*TASK DATA*.
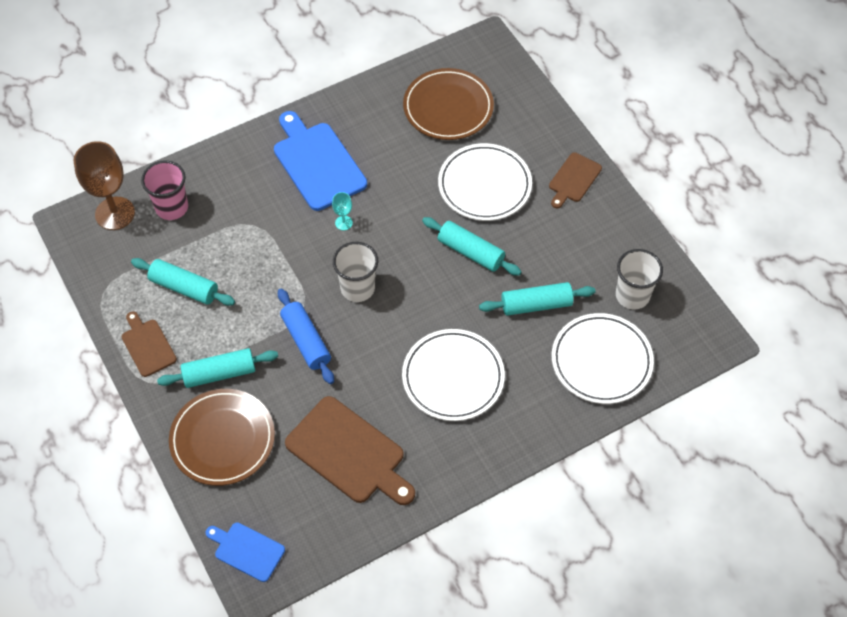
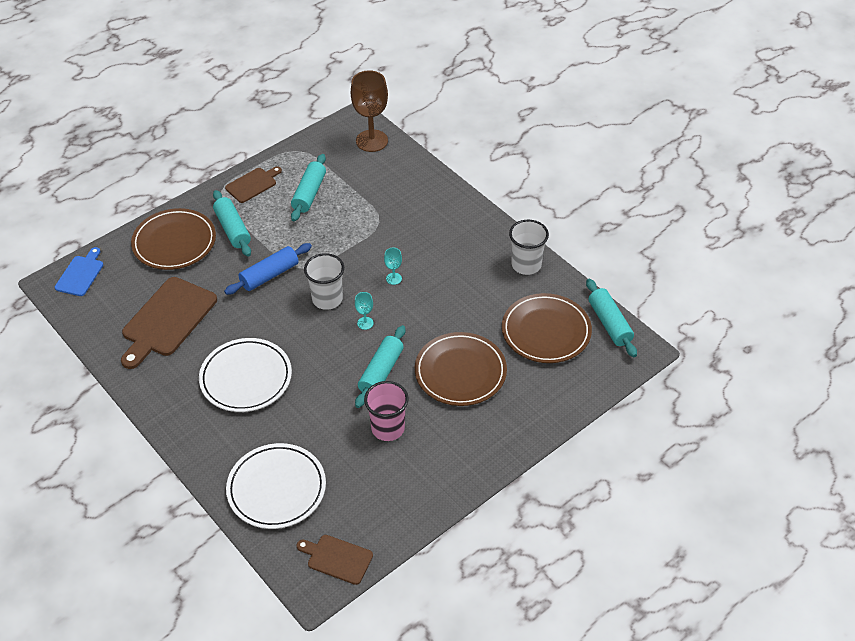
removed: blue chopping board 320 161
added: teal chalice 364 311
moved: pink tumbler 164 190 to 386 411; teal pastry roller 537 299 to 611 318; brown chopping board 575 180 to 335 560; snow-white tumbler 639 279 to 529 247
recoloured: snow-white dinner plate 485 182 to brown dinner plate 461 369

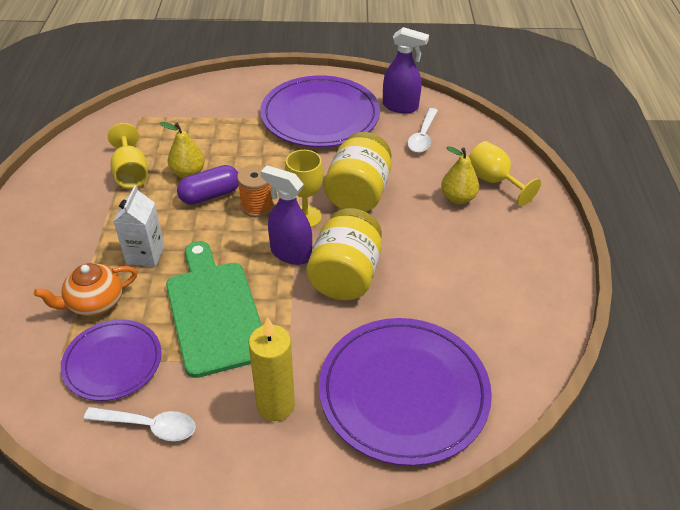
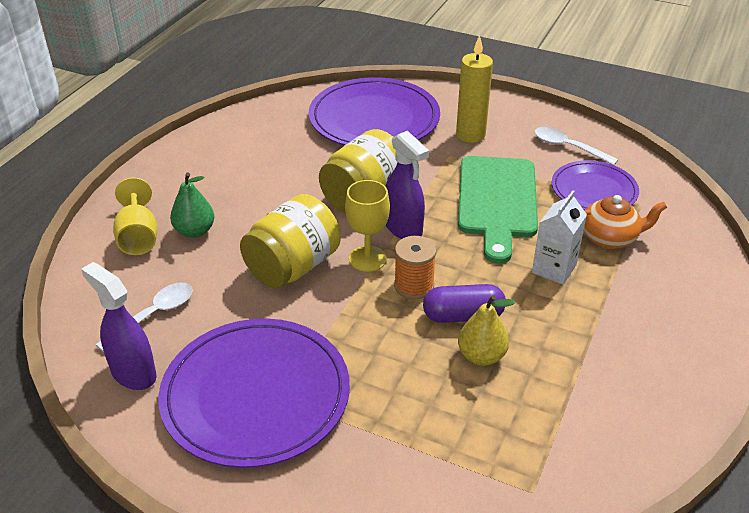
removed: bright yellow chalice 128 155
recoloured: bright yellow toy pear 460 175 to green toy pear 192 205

*EXERCISE*.
Output all of the data above exactly; no pictures should appear.

*RESPONSE TO THE EXERCISE*.
removed: blue chopping board 320 161
added: teal chalice 364 311
moved: pink tumbler 164 190 to 386 411; teal pastry roller 537 299 to 611 318; brown chopping board 575 180 to 335 560; snow-white tumbler 639 279 to 529 247
recoloured: snow-white dinner plate 485 182 to brown dinner plate 461 369

removed: bright yellow chalice 128 155
recoloured: bright yellow toy pear 460 175 to green toy pear 192 205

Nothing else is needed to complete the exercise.